• [Task item] Could you repeat the entries below exactly, but only from the line with "yellow fish [453,359,513,427]" through the line with "green banana [469,288,506,358]", and without any picture?

:::::

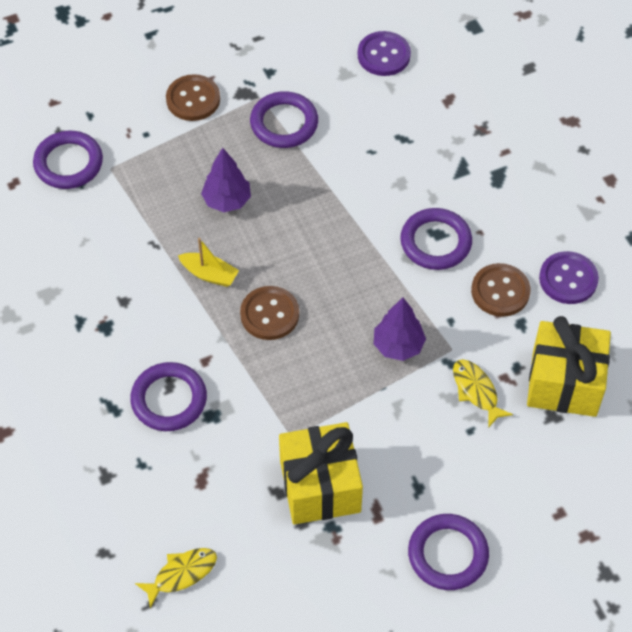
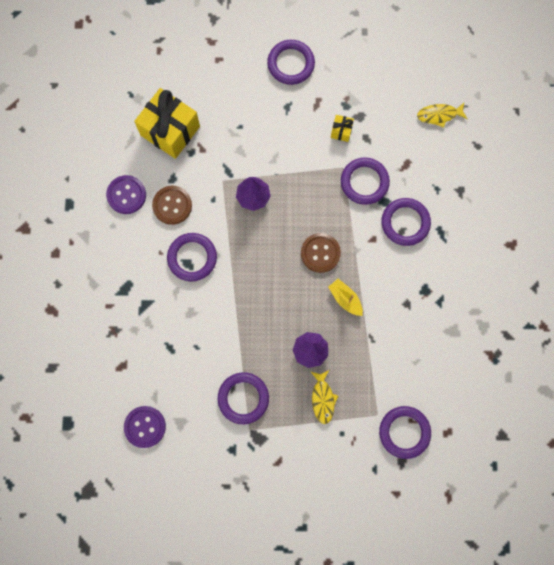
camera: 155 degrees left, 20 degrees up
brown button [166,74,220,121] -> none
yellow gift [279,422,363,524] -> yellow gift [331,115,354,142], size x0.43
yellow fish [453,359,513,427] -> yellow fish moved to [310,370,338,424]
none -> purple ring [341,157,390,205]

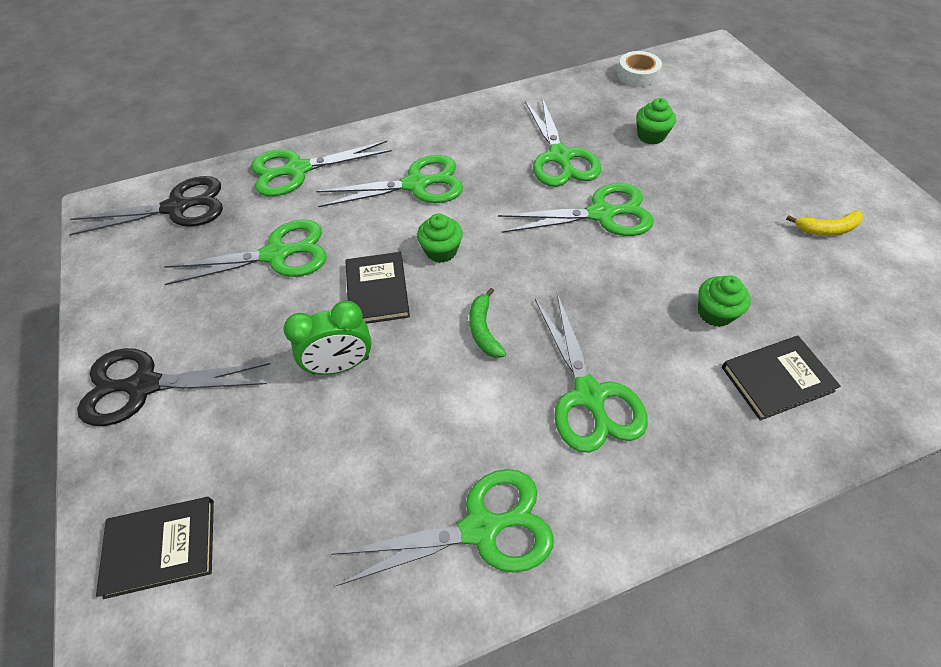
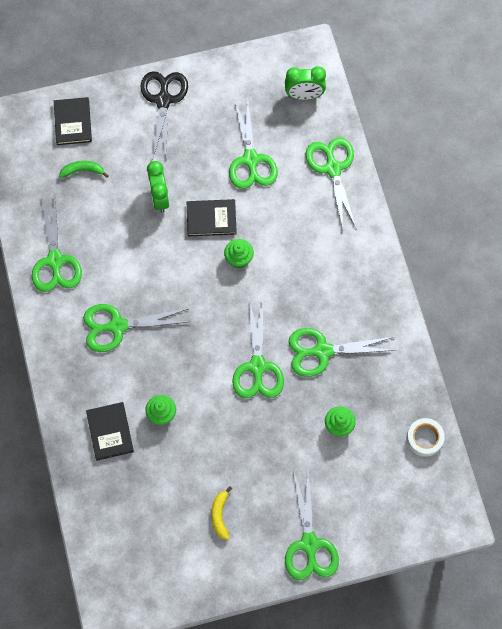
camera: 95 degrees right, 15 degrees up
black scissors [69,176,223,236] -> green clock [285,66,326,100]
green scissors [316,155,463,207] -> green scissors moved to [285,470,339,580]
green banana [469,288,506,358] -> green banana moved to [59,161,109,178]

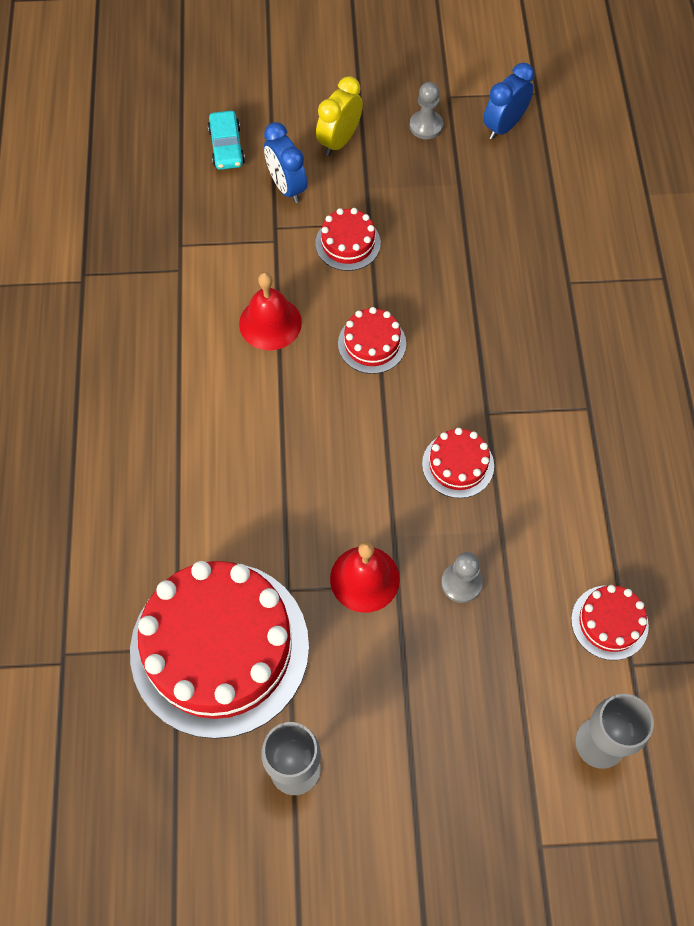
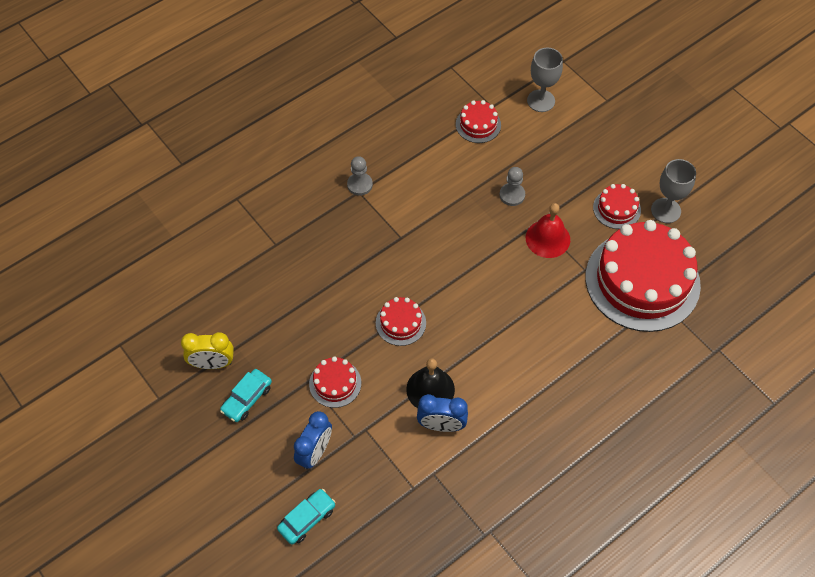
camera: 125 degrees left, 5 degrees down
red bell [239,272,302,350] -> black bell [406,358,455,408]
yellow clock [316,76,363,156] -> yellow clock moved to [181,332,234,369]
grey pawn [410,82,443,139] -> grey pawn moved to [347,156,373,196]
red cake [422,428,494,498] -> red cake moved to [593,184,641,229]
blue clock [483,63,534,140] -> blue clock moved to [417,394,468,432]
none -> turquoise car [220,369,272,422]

:::::

• [Expected answer]
yellow fish [453,359,513,427] -> yellow fish moved to [310,370,338,424]
none -> purple ring [341,157,390,205]

camera: 95 degrees right, 15 degrees up
black scissors [69,176,223,236] -> green clock [285,66,326,100]
green scissors [316,155,463,207] -> green scissors moved to [285,470,339,580]
green banana [469,288,506,358] -> green banana moved to [59,161,109,178]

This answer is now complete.